**Task to carry out**
Look for the string "green" in the listing below and copy every line in which it appears.
BEGIN Material supplied
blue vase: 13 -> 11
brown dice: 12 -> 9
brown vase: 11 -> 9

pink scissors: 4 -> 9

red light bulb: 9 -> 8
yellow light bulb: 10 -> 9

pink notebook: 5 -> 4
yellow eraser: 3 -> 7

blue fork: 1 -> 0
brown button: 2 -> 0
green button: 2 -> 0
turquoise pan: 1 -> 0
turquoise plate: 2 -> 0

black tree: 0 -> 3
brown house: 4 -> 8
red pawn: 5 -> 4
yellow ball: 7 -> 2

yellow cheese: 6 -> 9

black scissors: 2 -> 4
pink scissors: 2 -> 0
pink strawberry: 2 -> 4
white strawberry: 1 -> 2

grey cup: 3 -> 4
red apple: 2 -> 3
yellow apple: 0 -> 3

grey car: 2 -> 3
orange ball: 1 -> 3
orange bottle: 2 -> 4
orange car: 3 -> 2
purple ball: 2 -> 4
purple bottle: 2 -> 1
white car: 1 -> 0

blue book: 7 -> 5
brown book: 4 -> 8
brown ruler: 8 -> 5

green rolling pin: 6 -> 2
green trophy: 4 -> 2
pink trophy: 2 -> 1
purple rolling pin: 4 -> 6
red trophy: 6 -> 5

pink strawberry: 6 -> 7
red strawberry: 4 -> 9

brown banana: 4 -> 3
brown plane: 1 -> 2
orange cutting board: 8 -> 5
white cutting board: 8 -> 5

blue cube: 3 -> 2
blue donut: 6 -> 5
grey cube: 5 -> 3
END Material supplied
**Exercise response**
green button: 2 -> 0
green rolling pin: 6 -> 2
green trophy: 4 -> 2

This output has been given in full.